### What needs to be done
Leaving out the pictures, transcribe all of the records faithfully.

Change listing data:

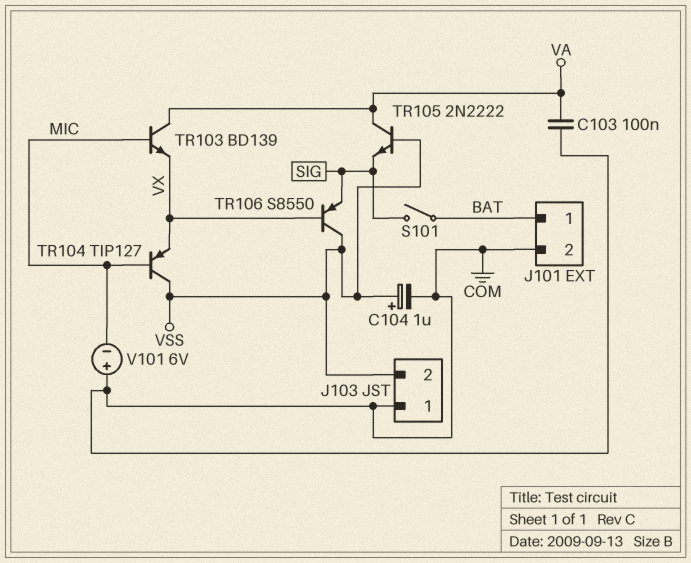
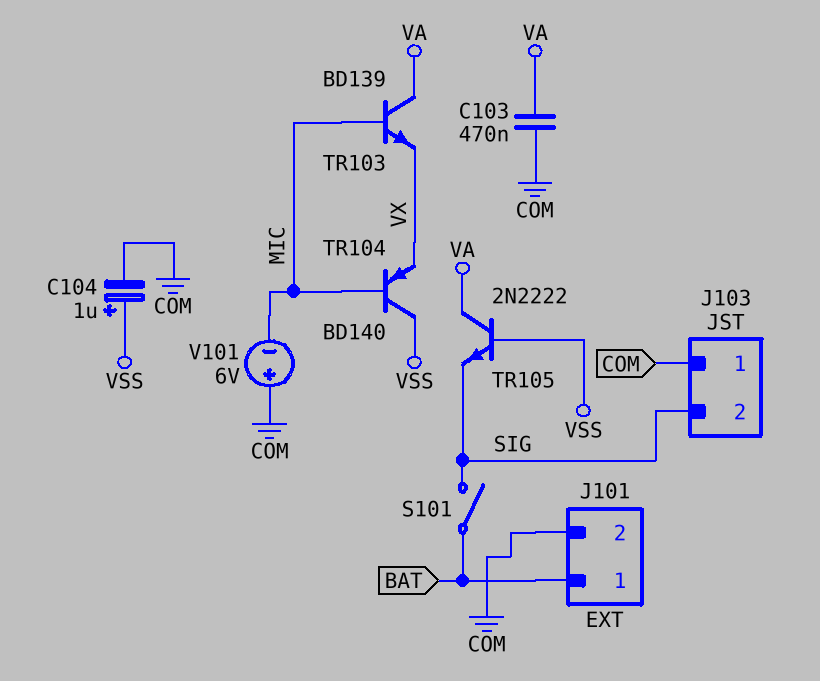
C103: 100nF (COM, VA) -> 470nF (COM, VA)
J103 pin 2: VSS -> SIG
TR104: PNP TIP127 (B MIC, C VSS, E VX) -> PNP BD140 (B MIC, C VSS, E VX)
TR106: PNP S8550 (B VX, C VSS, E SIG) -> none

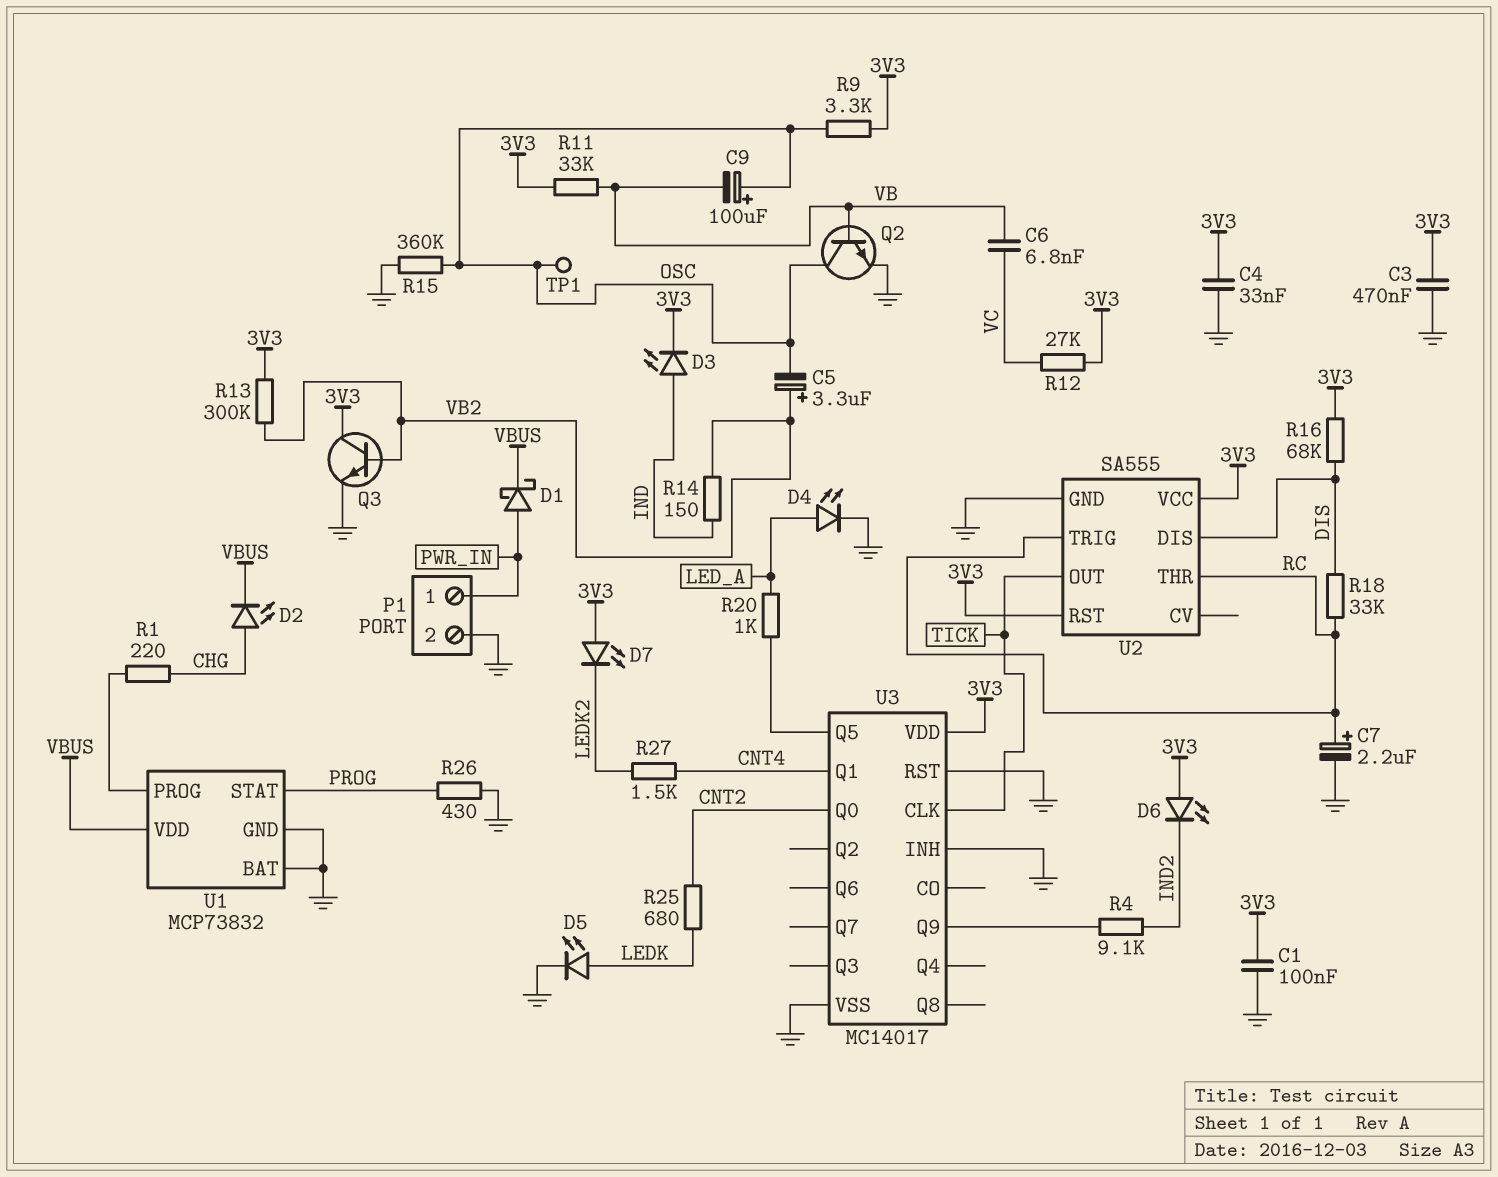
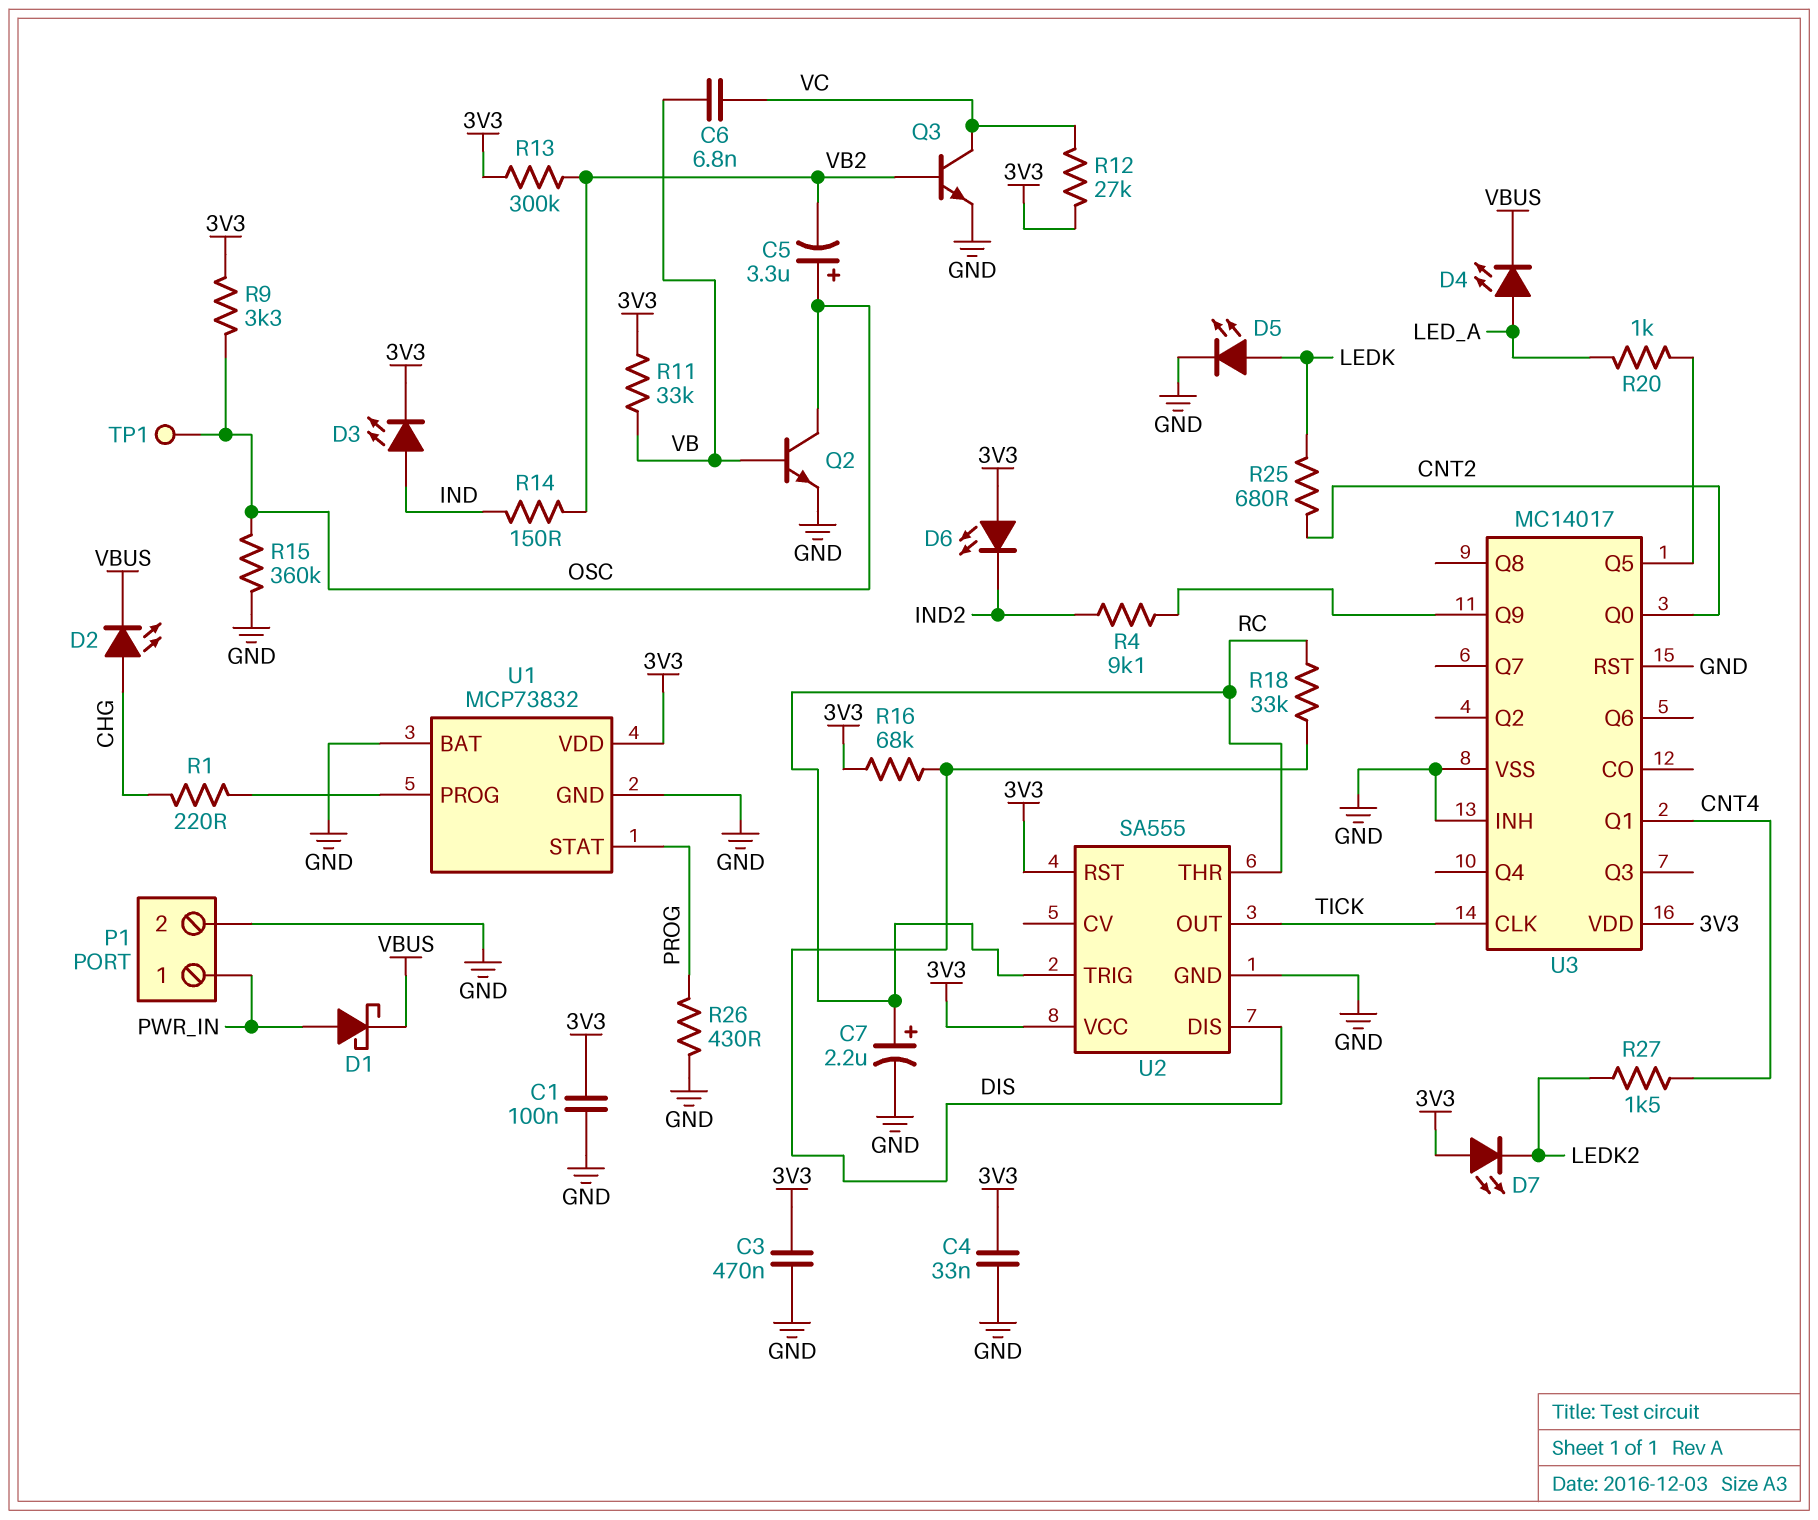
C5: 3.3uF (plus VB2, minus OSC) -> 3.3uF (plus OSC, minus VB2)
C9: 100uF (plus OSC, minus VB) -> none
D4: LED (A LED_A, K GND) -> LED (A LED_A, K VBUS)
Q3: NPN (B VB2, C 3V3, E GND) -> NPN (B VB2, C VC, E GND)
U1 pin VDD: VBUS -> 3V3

### Result of the task
C103: 100nF (COM, VA) -> 470nF (COM, VA)
J103 pin 2: VSS -> SIG
TR104: PNP TIP127 (B MIC, C VSS, E VX) -> PNP BD140 (B MIC, C VSS, E VX)
TR106: PNP S8550 (B VX, C VSS, E SIG) -> none

C5: 3.3uF (plus VB2, minus OSC) -> 3.3uF (plus OSC, minus VB2)
C9: 100uF (plus OSC, minus VB) -> none
D4: LED (A LED_A, K GND) -> LED (A LED_A, K VBUS)
Q3: NPN (B VB2, C 3V3, E GND) -> NPN (B VB2, C VC, E GND)
U1 pin VDD: VBUS -> 3V3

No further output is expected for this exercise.